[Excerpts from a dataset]

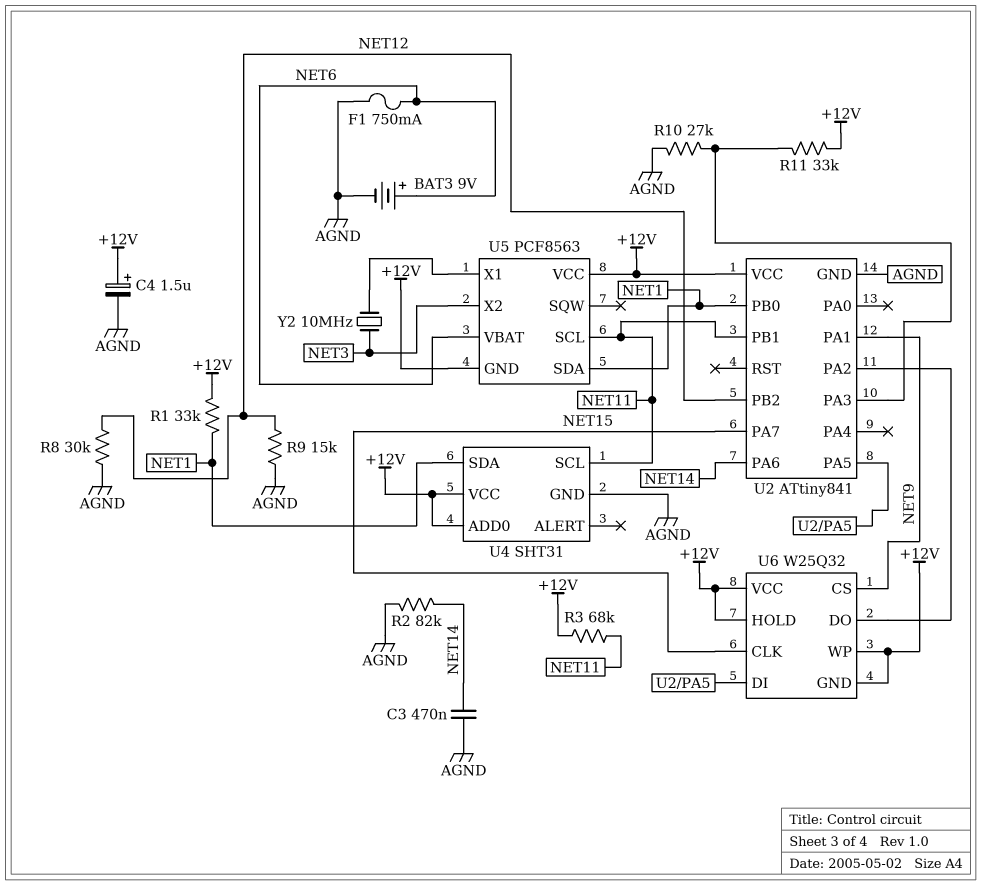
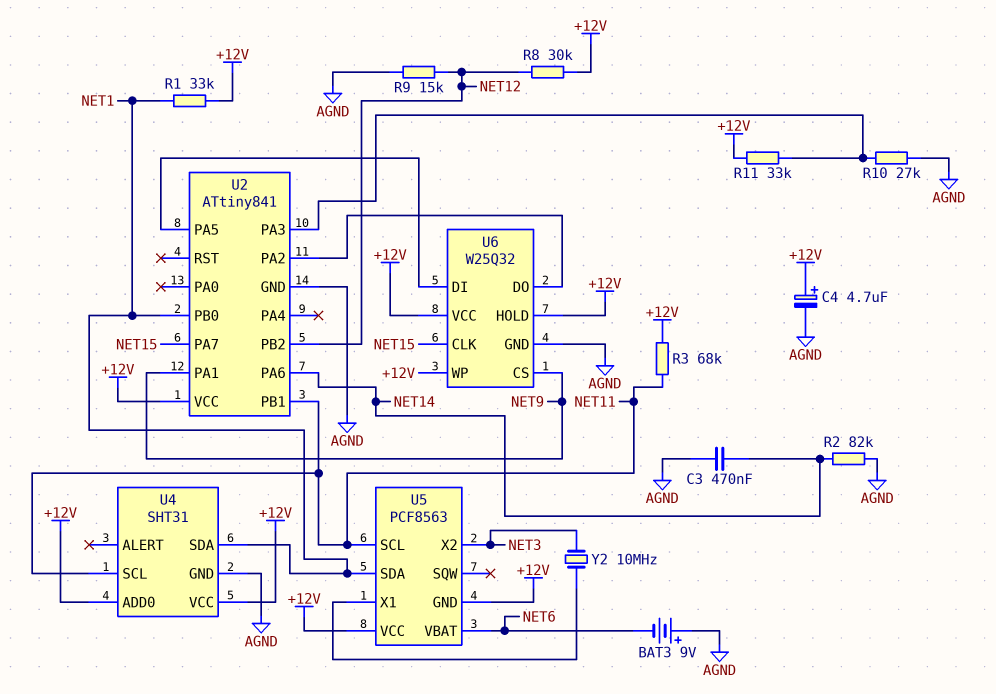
BAT3: 9V (plus NET6, minus AGND) -> 9V (plus AGND, minus NET6)
C4: 1.5uF (plus +12V, minus AGND) -> 4.7uF (plus +12V, minus AGND)
F1: 750mA (AGND, NET6) -> none
R8: 30k (AGND, NET12) -> 30k (+12V, NET12)
U6 pin GND: +12V -> AGND

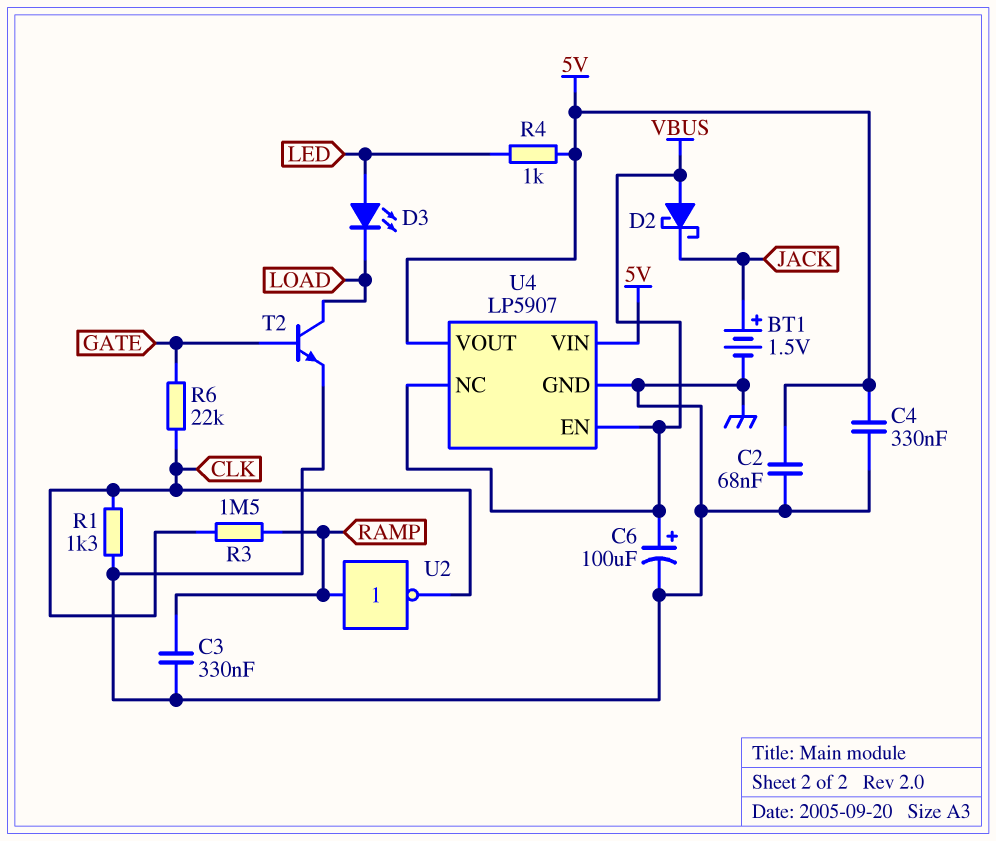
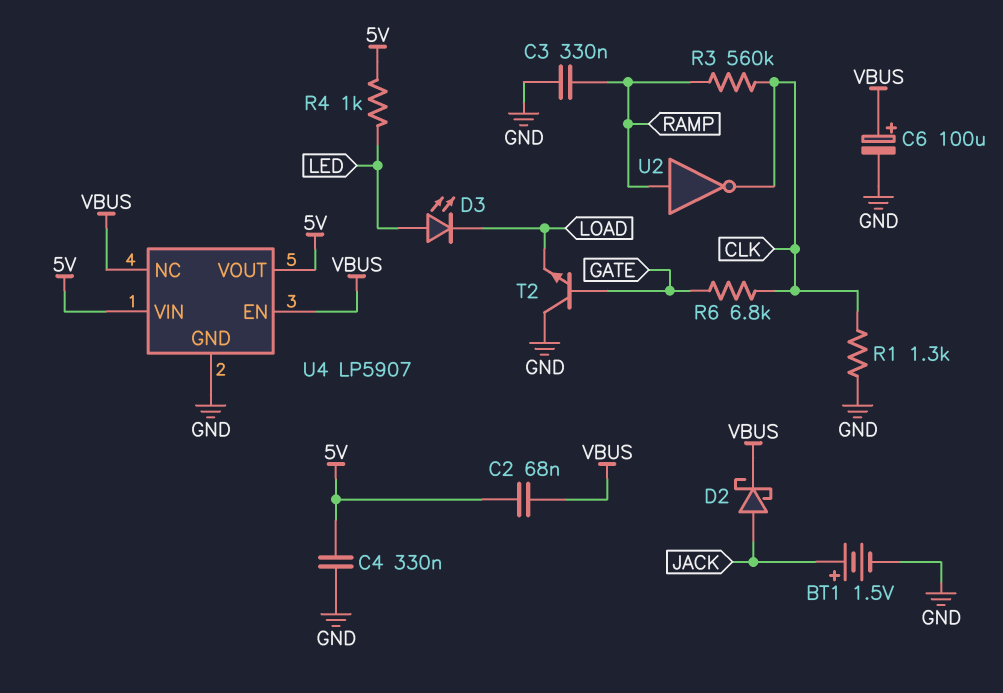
C2: 68nF (5V, GND) -> 68nF (5V, VBUS)
D2: schottky (A VBUS, K JACK) -> schottky (A JACK, K VBUS)
R3: 1.5M (CLK, RAMP) -> 560k (CLK, RAMP)
R6: 22k (CLK, GATE) -> 6.8k (CLK, GATE)
T2: NPN (B GATE, C LOAD, E GND) -> NPN (B GATE, C GND, E LOAD)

▸ REQUIREMENT
From the records, copy out each line that includes the string "plus".

▸ EXERCISE RESULT
BAT3: 9V (plus NET6, minus AGND) -> 9V (plus AGND, minus NET6)
C4: 1.5uF (plus +12V, minus AGND) -> 4.7uF (plus +12V, minus AGND)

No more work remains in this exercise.